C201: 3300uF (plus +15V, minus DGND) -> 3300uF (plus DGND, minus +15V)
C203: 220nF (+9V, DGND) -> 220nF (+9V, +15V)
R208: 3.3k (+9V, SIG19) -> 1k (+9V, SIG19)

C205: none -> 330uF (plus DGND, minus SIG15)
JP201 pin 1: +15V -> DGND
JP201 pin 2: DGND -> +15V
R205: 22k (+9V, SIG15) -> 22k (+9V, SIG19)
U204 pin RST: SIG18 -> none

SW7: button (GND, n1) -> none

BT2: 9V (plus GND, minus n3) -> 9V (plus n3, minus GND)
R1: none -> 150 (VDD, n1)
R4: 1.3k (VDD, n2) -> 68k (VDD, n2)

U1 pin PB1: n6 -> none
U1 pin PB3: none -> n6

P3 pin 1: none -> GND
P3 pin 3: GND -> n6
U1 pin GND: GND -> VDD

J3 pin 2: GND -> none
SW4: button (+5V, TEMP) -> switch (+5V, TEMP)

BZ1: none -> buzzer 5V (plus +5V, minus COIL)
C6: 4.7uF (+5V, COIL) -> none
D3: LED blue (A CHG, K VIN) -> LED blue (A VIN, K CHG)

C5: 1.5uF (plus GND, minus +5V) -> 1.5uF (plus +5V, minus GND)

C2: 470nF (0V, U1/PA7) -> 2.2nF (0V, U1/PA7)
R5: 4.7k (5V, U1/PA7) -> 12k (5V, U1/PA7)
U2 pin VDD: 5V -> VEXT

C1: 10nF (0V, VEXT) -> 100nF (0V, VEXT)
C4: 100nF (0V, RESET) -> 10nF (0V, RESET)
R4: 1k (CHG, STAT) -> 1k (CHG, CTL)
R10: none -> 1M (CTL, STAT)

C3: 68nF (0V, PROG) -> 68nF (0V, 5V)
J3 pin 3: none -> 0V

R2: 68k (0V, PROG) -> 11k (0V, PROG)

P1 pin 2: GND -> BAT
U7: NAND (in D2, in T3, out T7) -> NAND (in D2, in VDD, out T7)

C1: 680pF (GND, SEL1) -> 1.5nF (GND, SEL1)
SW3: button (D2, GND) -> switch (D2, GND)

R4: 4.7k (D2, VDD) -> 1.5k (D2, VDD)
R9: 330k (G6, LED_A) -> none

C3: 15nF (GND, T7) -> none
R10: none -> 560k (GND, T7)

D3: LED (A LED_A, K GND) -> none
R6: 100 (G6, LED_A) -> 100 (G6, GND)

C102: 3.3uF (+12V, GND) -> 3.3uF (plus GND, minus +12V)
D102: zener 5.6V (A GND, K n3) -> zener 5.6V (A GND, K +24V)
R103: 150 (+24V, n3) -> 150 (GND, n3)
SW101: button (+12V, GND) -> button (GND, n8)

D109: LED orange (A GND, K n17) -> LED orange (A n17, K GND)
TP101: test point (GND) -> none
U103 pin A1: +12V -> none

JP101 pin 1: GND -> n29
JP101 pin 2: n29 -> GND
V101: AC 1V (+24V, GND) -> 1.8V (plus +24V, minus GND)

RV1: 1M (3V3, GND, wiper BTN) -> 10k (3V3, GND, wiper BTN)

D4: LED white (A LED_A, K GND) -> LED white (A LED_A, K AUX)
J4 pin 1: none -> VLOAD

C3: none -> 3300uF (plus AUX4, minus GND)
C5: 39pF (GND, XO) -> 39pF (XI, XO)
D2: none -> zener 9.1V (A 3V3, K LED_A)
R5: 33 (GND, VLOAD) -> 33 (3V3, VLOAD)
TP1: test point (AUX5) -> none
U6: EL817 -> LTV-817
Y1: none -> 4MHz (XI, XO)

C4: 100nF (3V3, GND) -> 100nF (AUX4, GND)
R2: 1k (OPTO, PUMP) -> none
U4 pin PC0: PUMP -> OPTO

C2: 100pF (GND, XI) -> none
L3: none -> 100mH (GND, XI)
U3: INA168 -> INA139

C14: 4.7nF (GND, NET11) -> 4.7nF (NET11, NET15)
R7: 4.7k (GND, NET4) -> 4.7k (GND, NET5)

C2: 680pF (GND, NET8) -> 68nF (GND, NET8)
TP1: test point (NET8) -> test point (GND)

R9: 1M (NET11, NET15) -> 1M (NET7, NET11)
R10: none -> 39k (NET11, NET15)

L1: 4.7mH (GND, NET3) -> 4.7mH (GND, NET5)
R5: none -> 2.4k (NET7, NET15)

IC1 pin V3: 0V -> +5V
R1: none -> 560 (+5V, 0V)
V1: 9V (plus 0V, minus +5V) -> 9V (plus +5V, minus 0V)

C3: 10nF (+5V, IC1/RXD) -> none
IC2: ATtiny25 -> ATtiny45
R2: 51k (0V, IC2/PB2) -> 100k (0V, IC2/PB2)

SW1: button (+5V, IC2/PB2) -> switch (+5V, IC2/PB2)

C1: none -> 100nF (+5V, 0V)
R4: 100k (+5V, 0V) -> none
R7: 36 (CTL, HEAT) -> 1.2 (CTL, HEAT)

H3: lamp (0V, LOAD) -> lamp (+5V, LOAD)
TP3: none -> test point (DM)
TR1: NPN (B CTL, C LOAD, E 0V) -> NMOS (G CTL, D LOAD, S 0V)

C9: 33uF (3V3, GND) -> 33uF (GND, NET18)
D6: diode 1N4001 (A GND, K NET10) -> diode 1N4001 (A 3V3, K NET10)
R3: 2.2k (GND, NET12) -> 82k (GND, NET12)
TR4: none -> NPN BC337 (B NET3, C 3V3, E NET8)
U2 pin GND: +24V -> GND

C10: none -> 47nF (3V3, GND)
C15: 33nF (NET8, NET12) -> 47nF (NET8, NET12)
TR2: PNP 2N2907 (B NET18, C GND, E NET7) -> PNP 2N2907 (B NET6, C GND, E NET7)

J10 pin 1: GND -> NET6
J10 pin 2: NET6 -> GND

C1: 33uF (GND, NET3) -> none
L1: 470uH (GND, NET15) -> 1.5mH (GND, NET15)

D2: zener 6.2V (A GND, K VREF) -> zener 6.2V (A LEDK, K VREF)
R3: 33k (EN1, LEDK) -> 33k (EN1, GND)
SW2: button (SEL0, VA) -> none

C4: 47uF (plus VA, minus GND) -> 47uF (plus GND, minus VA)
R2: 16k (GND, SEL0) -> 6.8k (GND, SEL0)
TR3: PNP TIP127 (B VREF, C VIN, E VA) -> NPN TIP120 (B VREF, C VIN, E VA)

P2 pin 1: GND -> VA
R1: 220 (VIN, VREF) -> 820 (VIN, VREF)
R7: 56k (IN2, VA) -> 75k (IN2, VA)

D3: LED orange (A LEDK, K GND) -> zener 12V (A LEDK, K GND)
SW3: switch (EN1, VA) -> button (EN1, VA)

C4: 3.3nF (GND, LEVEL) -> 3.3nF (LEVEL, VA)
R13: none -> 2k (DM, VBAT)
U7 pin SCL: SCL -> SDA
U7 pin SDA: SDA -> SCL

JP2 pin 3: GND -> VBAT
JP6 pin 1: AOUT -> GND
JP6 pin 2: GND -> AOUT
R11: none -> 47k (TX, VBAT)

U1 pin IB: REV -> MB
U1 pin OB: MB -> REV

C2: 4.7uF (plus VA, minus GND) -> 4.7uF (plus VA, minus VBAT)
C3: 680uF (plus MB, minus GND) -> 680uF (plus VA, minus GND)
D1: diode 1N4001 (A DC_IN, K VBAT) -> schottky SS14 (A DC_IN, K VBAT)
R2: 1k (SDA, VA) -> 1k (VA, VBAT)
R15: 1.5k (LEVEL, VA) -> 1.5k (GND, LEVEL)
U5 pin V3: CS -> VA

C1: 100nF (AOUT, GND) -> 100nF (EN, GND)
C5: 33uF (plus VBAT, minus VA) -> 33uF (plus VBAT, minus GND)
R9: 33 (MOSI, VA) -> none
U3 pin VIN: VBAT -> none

### Exercise description
Looking at the data above, write out exactly the lines that start at the one containing "IC1 pin V3: 0V -> +5V" and end at the one containing "R7: 36 (CTL, HEAT) -> 1.2 (CTL, HEAT)"; include both and nothing beyond.

### Exercise result
IC1 pin V3: 0V -> +5V
R1: none -> 560 (+5V, 0V)
V1: 9V (plus 0V, minus +5V) -> 9V (plus +5V, minus 0V)

C3: 10nF (+5V, IC1/RXD) -> none
IC2: ATtiny25 -> ATtiny45
R2: 51k (0V, IC2/PB2) -> 100k (0V, IC2/PB2)

SW1: button (+5V, IC2/PB2) -> switch (+5V, IC2/PB2)

C1: none -> 100nF (+5V, 0V)
R4: 100k (+5V, 0V) -> none
R7: 36 (CTL, HEAT) -> 1.2 (CTL, HEAT)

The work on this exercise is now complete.